[Dataset entries Boundary: Start]

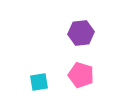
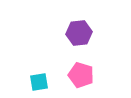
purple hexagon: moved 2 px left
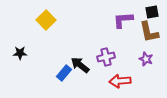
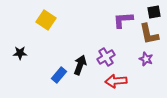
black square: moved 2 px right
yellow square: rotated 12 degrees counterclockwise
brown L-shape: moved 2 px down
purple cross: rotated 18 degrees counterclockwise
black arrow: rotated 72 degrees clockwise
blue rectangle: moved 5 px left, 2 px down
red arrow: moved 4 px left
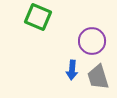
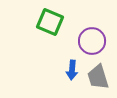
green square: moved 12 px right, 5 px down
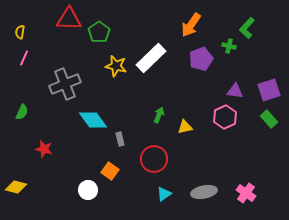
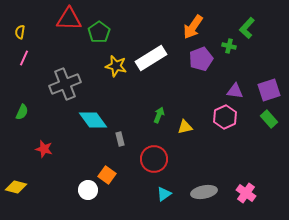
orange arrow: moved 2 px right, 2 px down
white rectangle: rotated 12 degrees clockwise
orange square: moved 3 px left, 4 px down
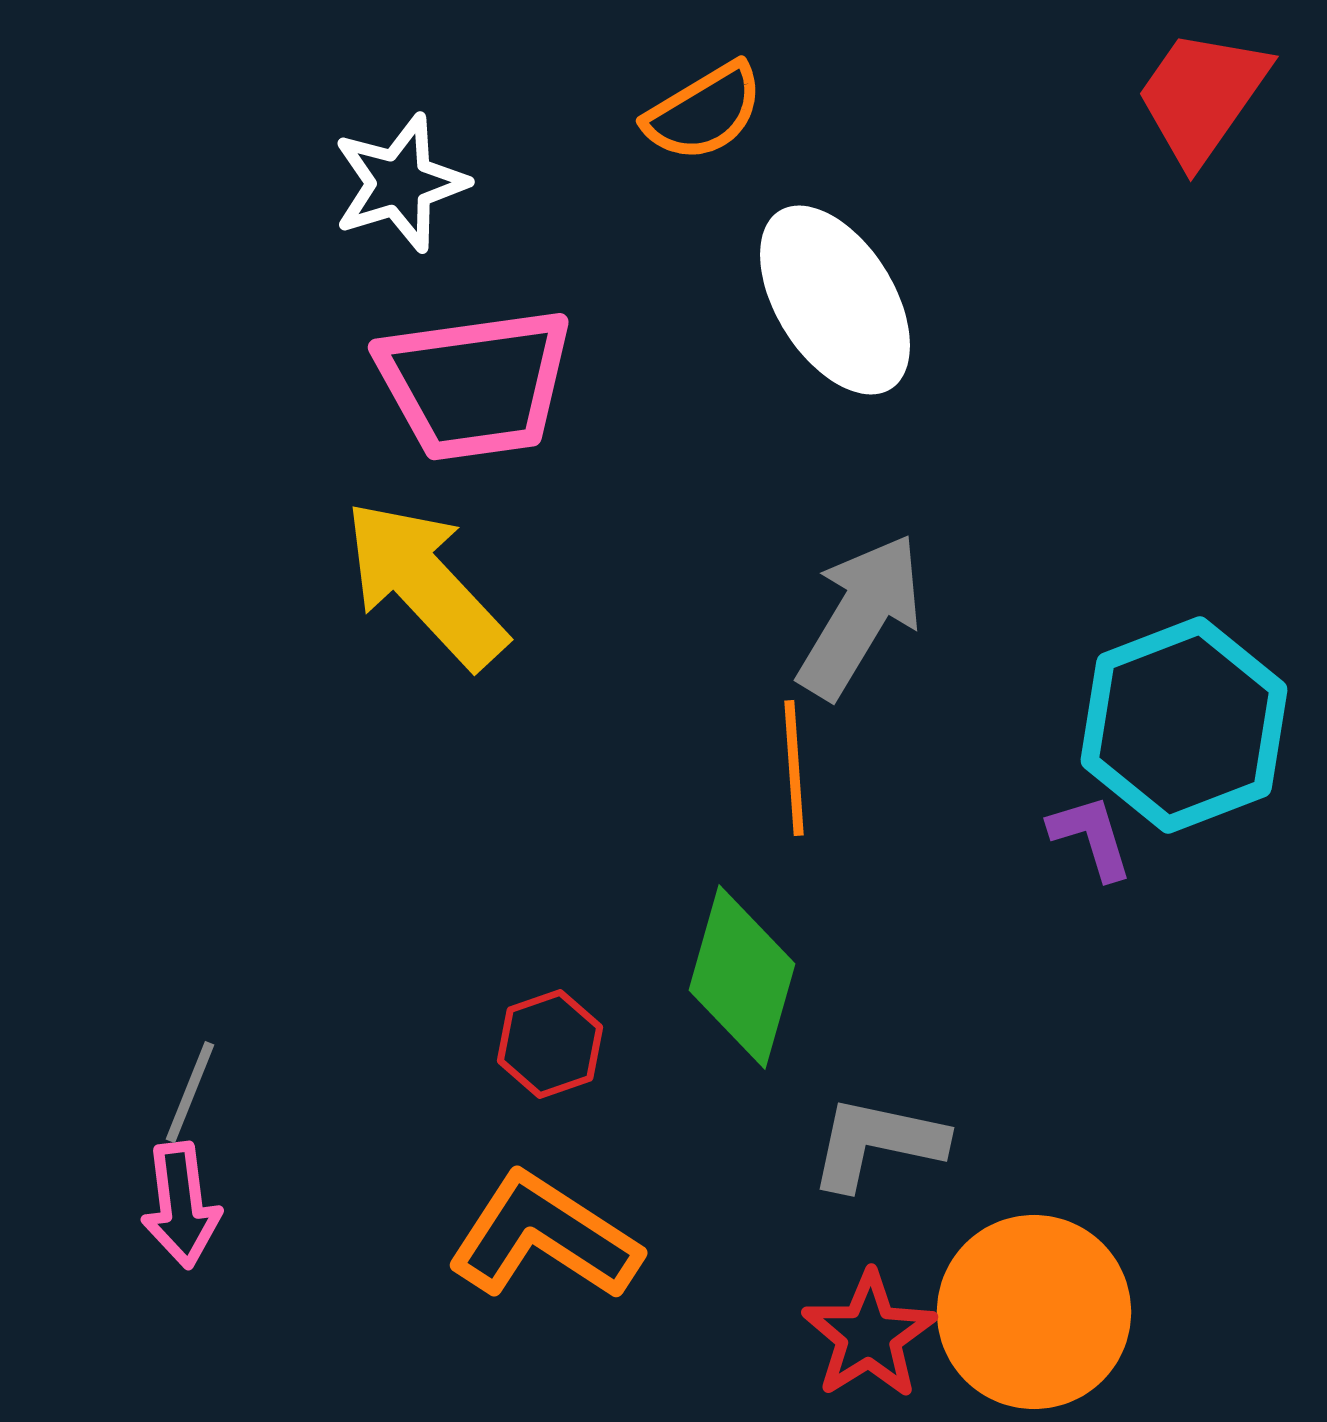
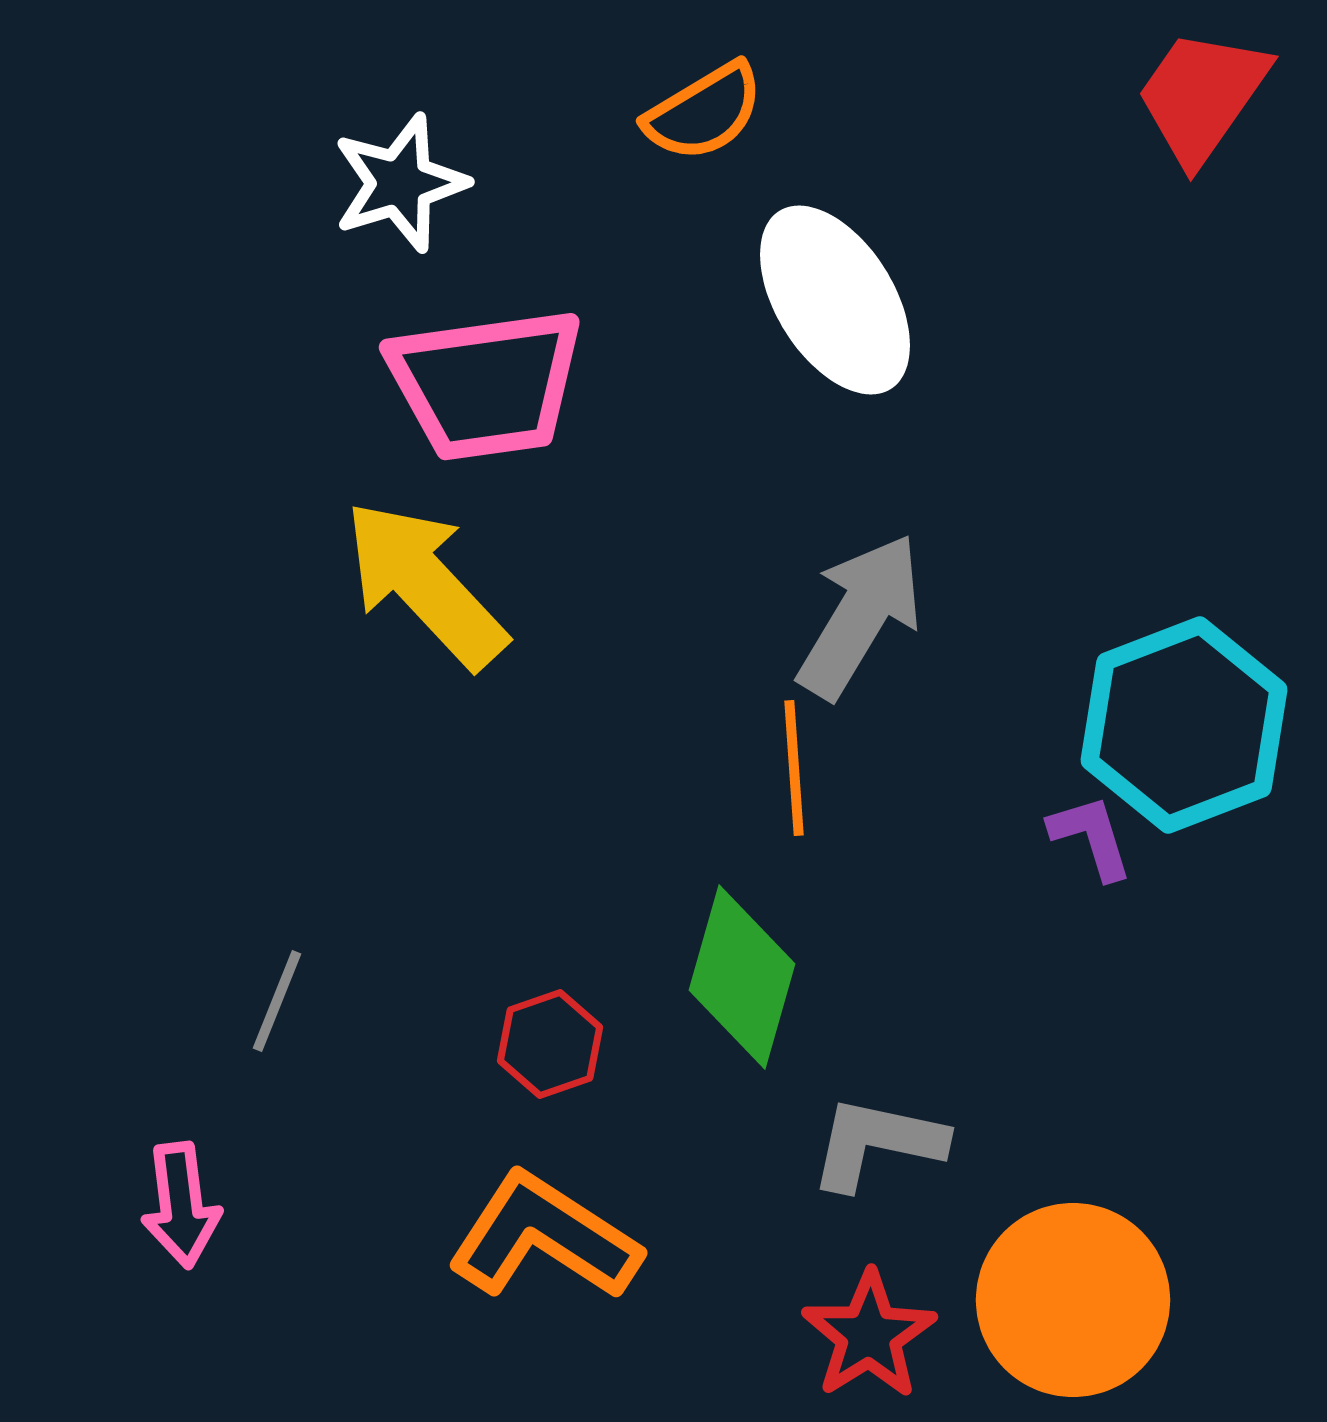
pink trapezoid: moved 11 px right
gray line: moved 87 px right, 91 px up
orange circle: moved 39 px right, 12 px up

[Dataset entries Boundary: End]

- Exercise objective: If a record holds a picture, leave the picture out, but copy everything else exactly.

- Expected answer:
purple hexagon: moved 2 px left
black square: moved 2 px right
yellow square: rotated 12 degrees counterclockwise
brown L-shape: moved 2 px down
purple cross: rotated 18 degrees counterclockwise
black arrow: rotated 72 degrees clockwise
blue rectangle: moved 5 px left, 2 px down
red arrow: moved 4 px left
green square: moved 12 px right, 5 px down
orange arrow: moved 2 px right, 2 px down
white rectangle: rotated 12 degrees clockwise
orange square: moved 3 px left, 4 px down
pink trapezoid: moved 11 px right
gray line: moved 87 px right, 91 px up
orange circle: moved 39 px right, 12 px up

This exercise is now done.